# [WHAT YOU SHOULD DO]
Which lines below hold the word "orange"? Report each one.

# [COLLECTED DATA]
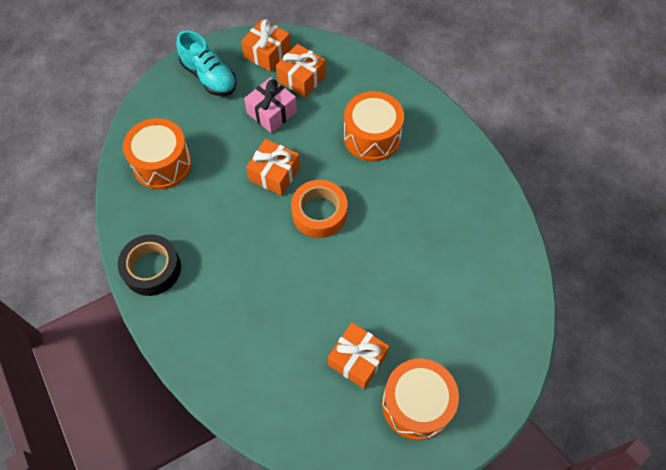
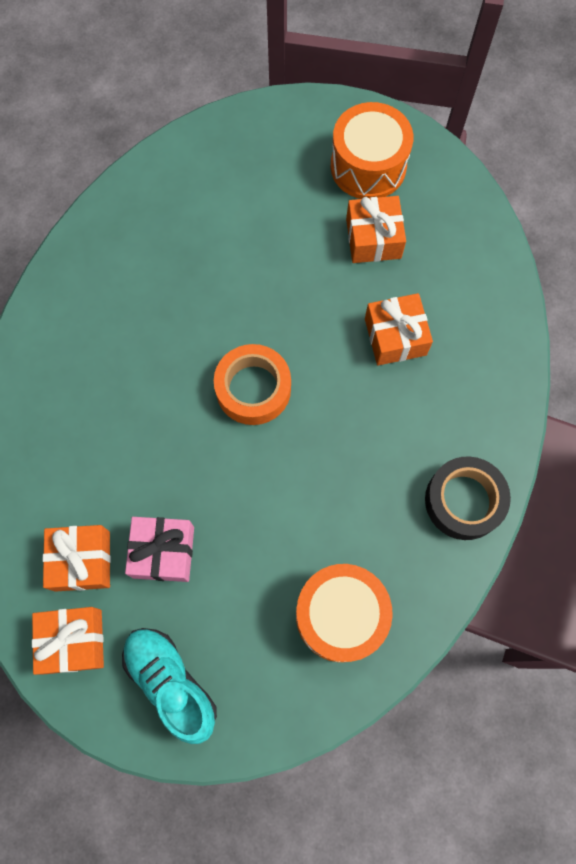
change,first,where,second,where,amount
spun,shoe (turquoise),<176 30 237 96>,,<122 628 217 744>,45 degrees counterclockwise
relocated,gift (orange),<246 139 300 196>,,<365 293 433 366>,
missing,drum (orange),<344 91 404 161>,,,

# [RESULT OF THIS EXERCISE]
relocated,gift (orange),<246 139 300 196>,,<365 293 433 366>,
missing,drum (orange),<344 91 404 161>,,,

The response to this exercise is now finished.